[TASK DIRECTIONS]
Working from the line that contains "LIGHT pin OUT: A3 -> D3" down to the last line below, repeat each line exactly.

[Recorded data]
· · · · ·

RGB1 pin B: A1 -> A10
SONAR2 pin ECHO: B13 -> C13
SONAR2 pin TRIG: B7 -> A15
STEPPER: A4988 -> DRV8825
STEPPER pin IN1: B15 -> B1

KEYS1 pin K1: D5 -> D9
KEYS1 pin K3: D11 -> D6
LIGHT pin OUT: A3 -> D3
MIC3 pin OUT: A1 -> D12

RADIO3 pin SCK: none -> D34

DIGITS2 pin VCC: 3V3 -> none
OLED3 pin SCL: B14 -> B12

· · · · ·

[REPLY TO THE TASK]
LIGHT pin OUT: A3 -> D3
MIC3 pin OUT: A1 -> D12

RADIO3 pin SCK: none -> D34

DIGITS2 pin VCC: 3V3 -> none
OLED3 pin SCL: B14 -> B12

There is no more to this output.